Difference listings
○ ○ ○ ○

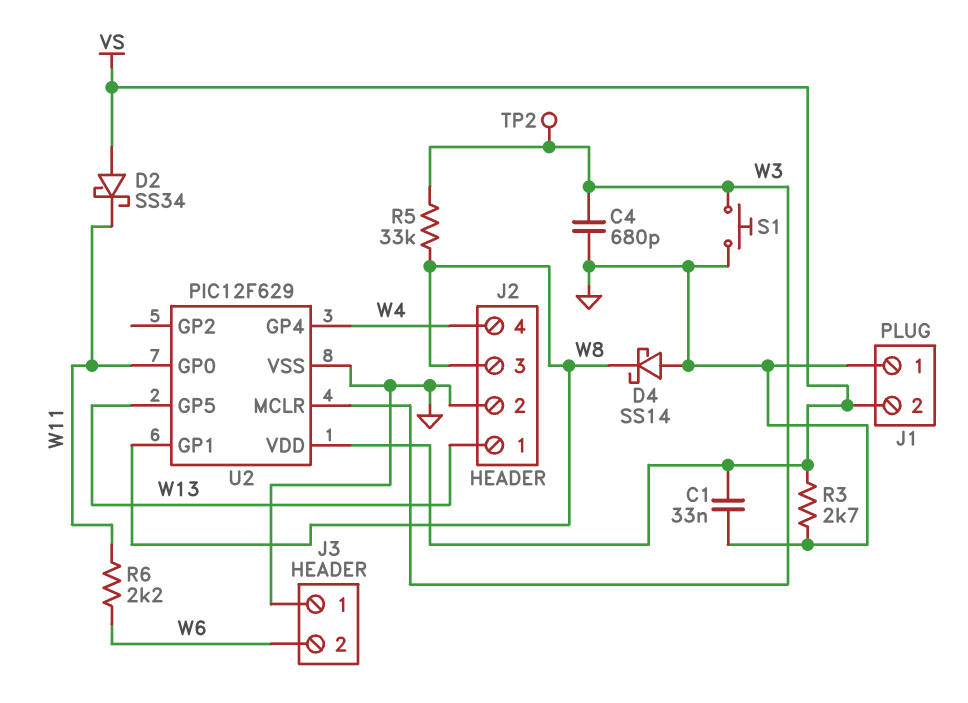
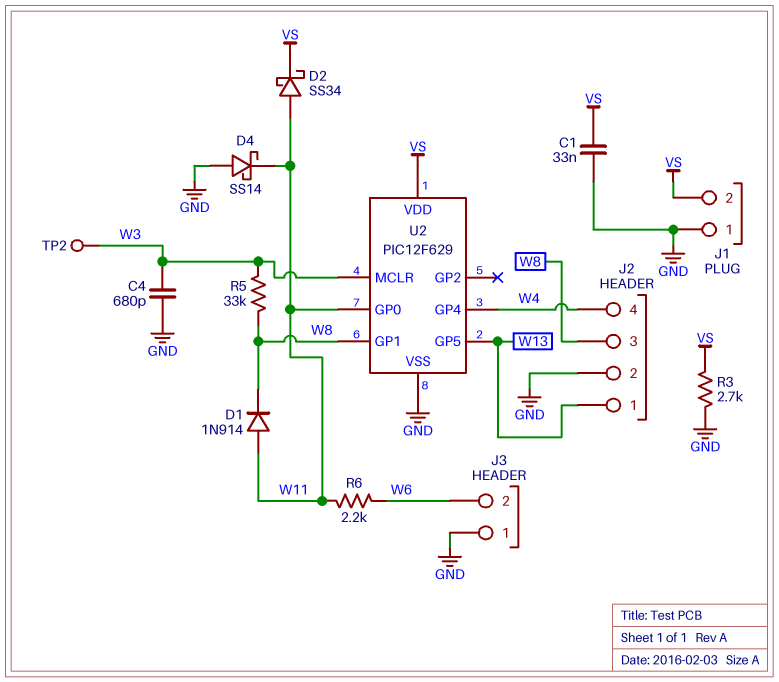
D1: none -> diode 1N914 (A W11, K W8)
D2: schottky SS34 (A VS, K W11) -> schottky SS34 (A W11, K VS)
D4: schottky SS14 (A GND, K W8) -> schottky SS14 (A GND, K W11)
S1: button (GND, W3) -> none

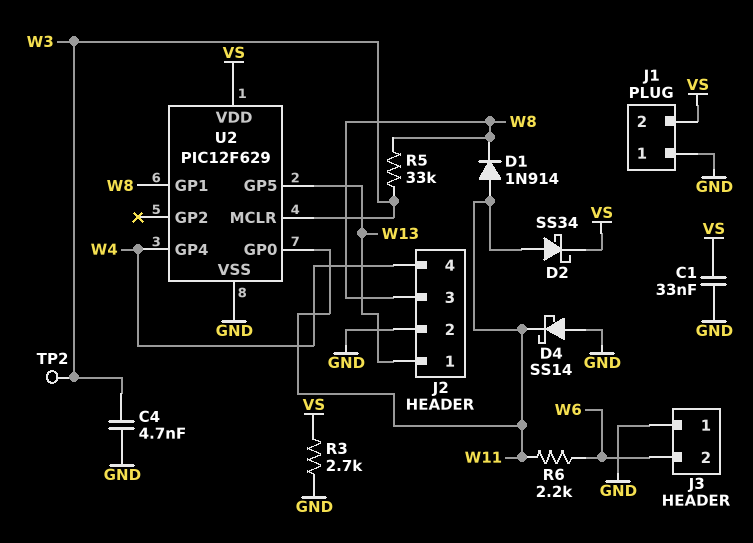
C4: 680pF (GND, W3) -> 4.7nF (GND, W3)

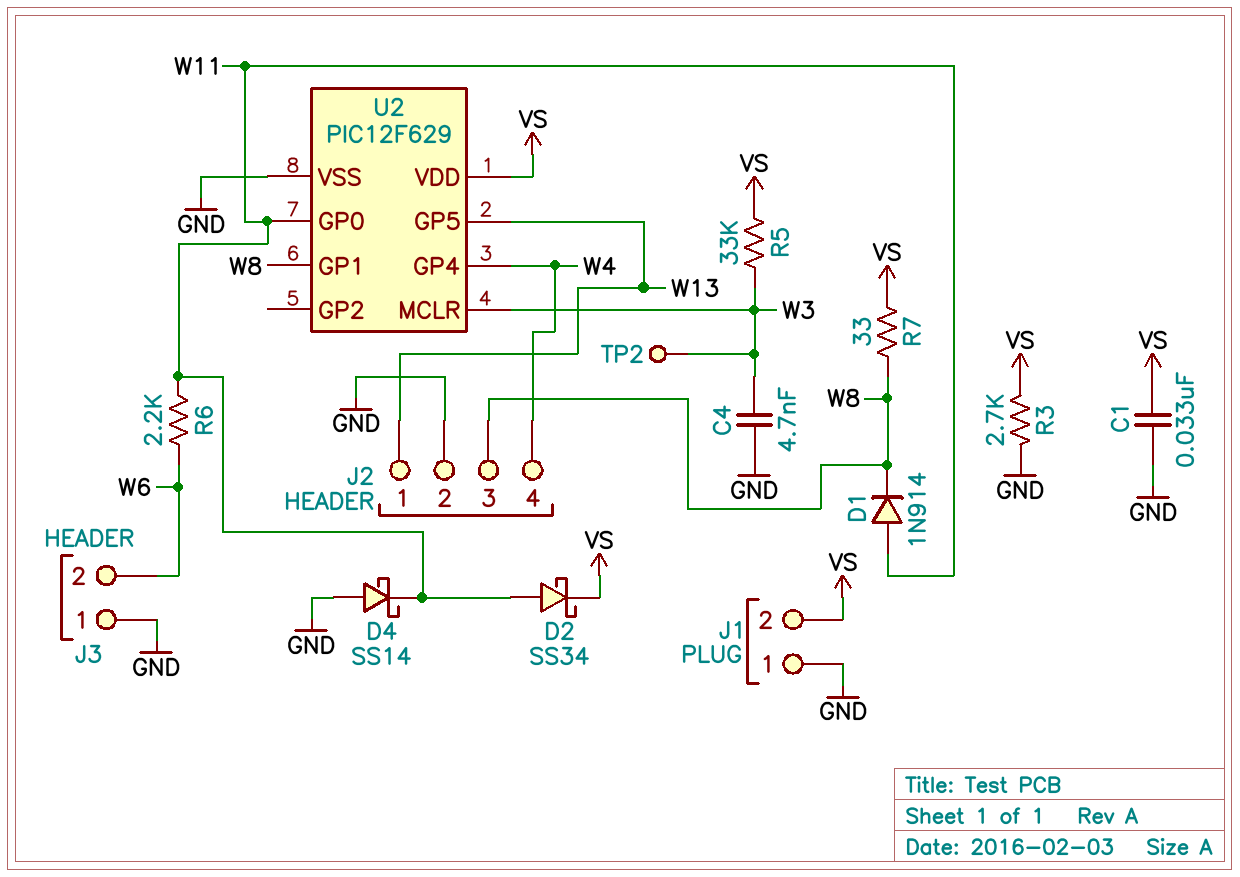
R5: 33k (W3, W8) -> 33k (VS, W3)
R7: none -> 33 (VS, W8)

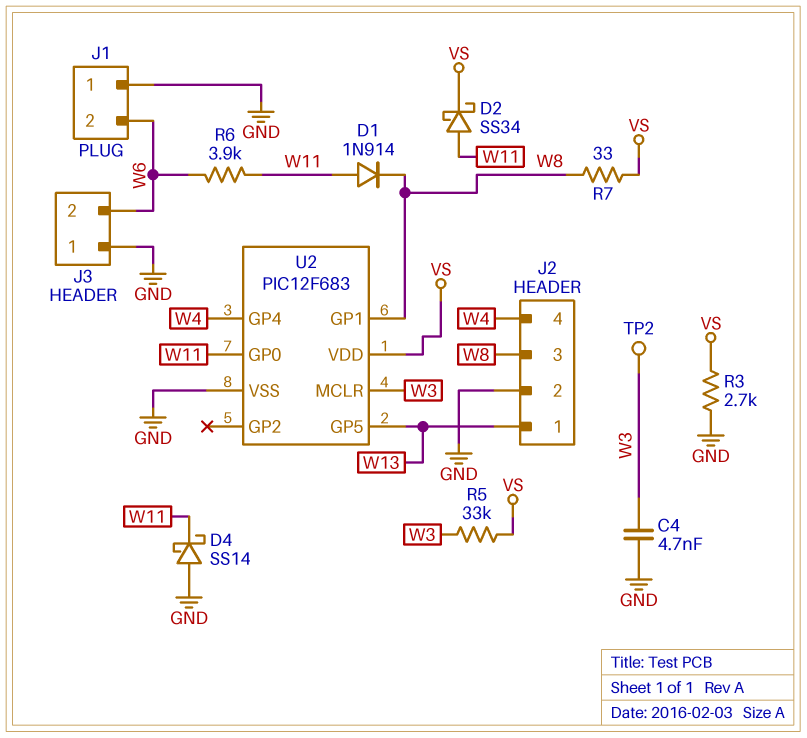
C1: 33nF (GND, VS) -> none
J1 pin 2: VS -> W6
R6: 2.2k (W6, W11) -> 3.9k (W6, W11)
U2: PIC12F629 -> PIC12F683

○ ○ ○ ○

• [AIM OF THE EXERCISE]: Copy the records shown above in their entirety and exactly; images are to be left out.

• [ANSWER SPACE]:
D1: none -> diode 1N914 (A W11, K W8)
D2: schottky SS34 (A VS, K W11) -> schottky SS34 (A W11, K VS)
D4: schottky SS14 (A GND, K W8) -> schottky SS14 (A GND, K W11)
S1: button (GND, W3) -> none

C4: 680pF (GND, W3) -> 4.7nF (GND, W3)

R5: 33k (W3, W8) -> 33k (VS, W3)
R7: none -> 33 (VS, W8)

C1: 33nF (GND, VS) -> none
J1 pin 2: VS -> W6
R6: 2.2k (W6, W11) -> 3.9k (W6, W11)
U2: PIC12F629 -> PIC12F683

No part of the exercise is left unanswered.